- **Task description**
Starting at the line that contains "R3: 2k (VCC, n21) -> 2k (VCC, VRAW)", copy every line through the end of the records below exactly as written, leaving out pictures.

(Records excerpted from a collection)
——

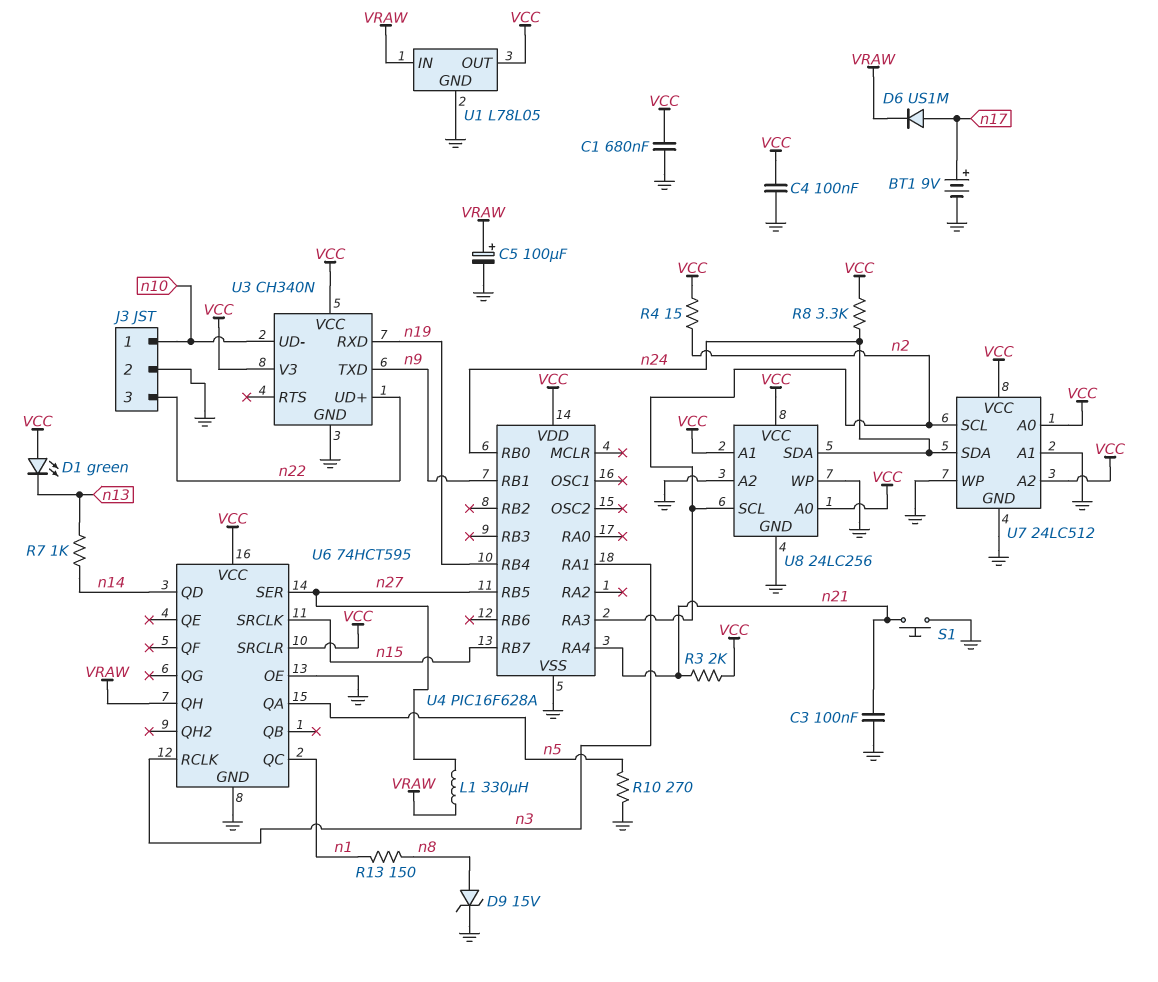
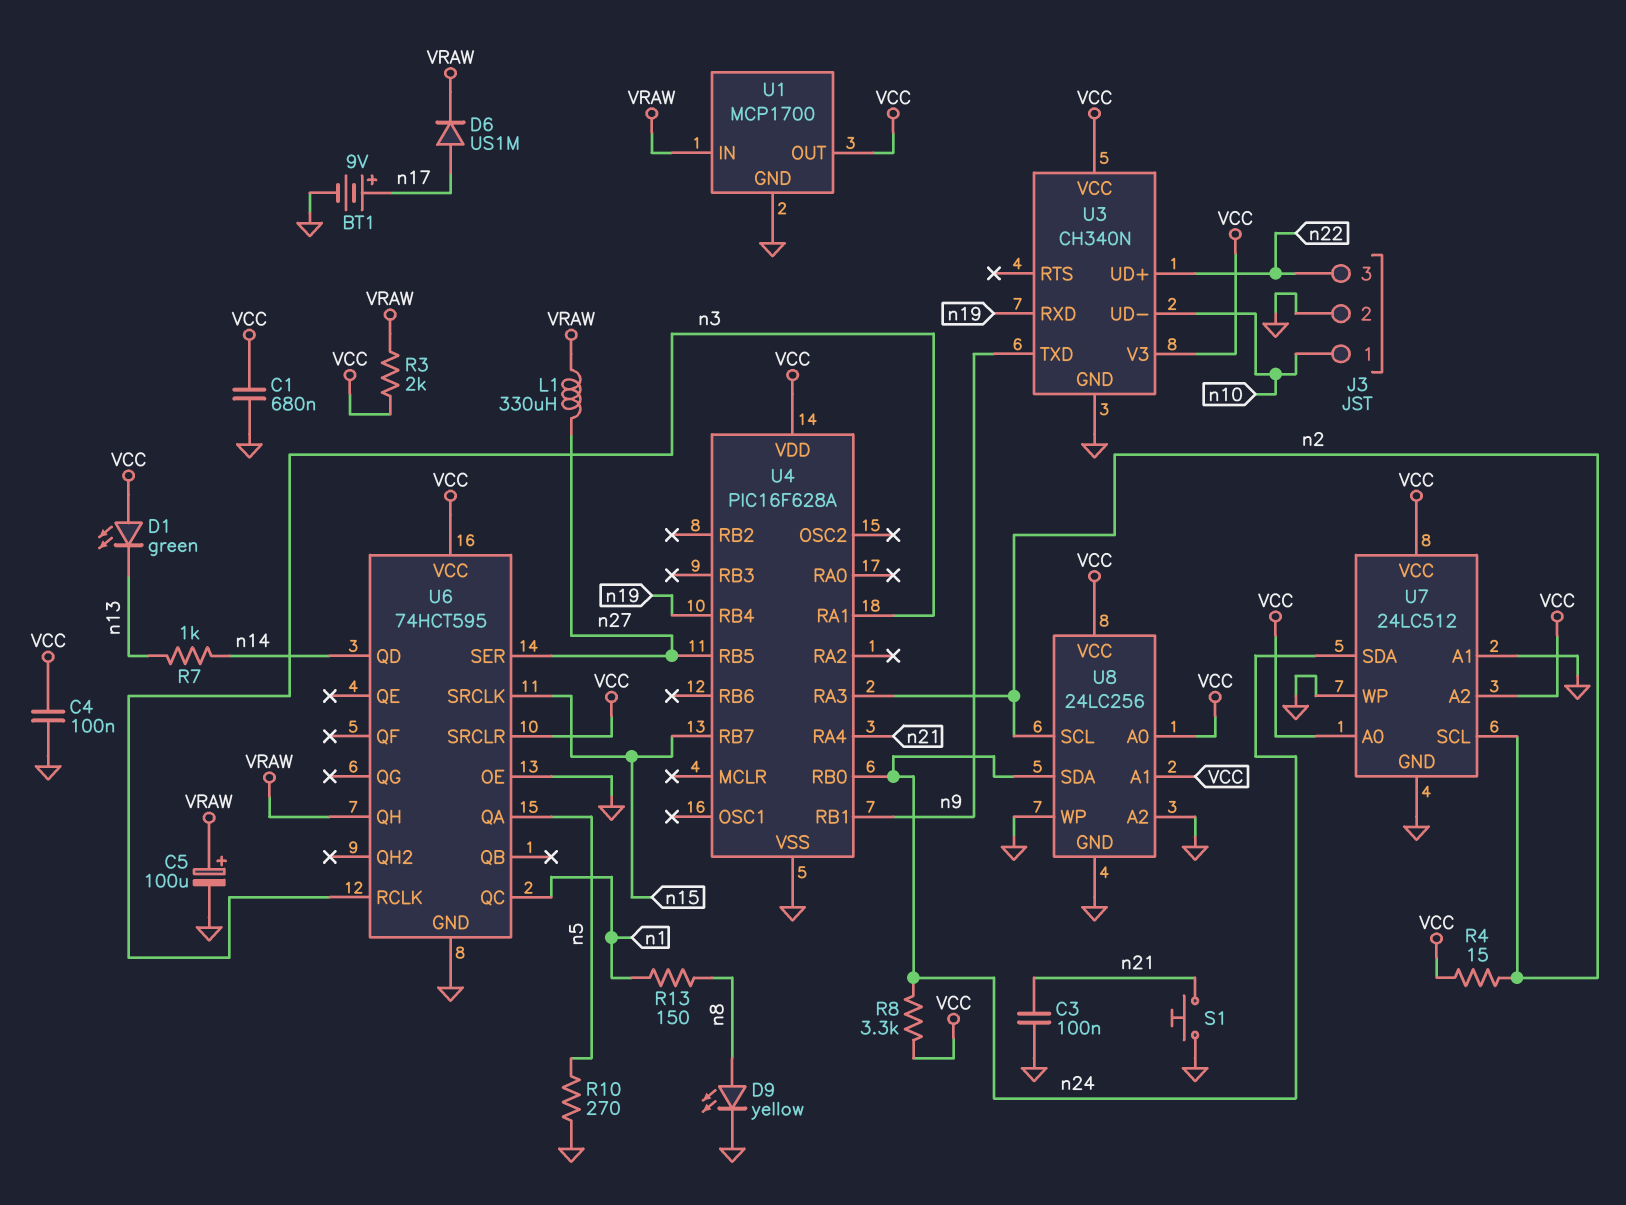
D9: zener 15V (A n8, K GND) -> LED yellow (A n8, K GND)
R3: 2k (VCC, n21) -> 2k (VCC, VRAW)
U1: L78L05 -> MCP1700

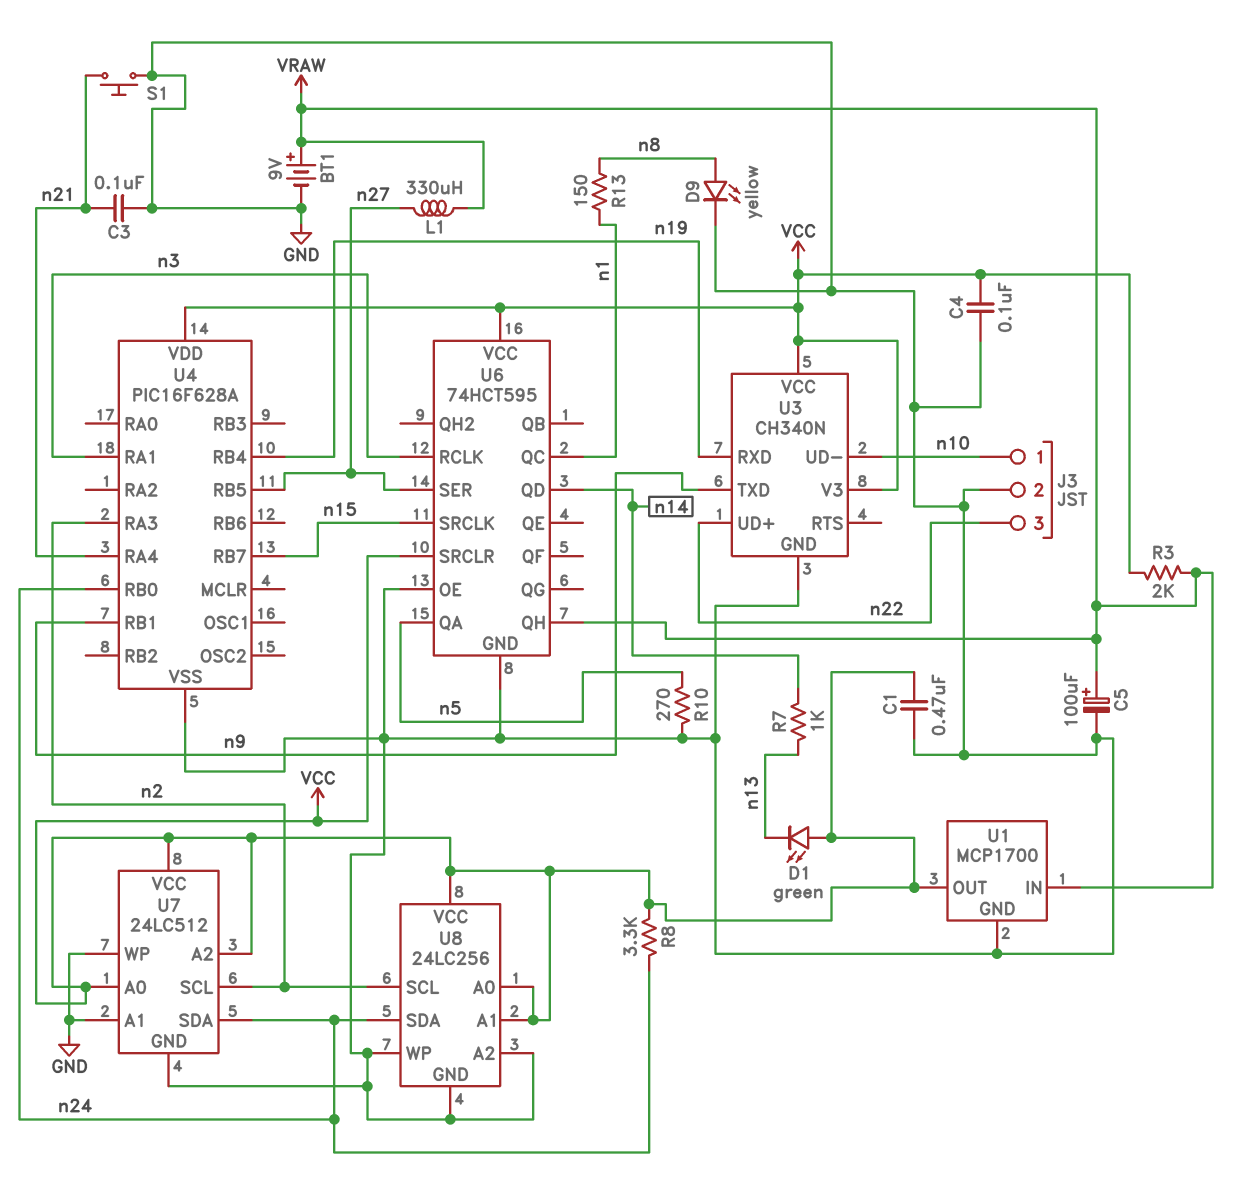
BT1: 9V (plus n17, minus GND) -> 9V (plus VRAW, minus GND)
C1: 680nF (GND, VCC) -> 470nF (GND, VCC)
D6: diode US1M (A n17, K VRAW) -> none
R4: 15 (VCC, n2) -> none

——

- **Response**
R3: 2k (VCC, n21) -> 2k (VCC, VRAW)
U1: L78L05 -> MCP1700

BT1: 9V (plus n17, minus GND) -> 9V (plus VRAW, minus GND)
C1: 680nF (GND, VCC) -> 470nF (GND, VCC)
D6: diode US1M (A n17, K VRAW) -> none
R4: 15 (VCC, n2) -> none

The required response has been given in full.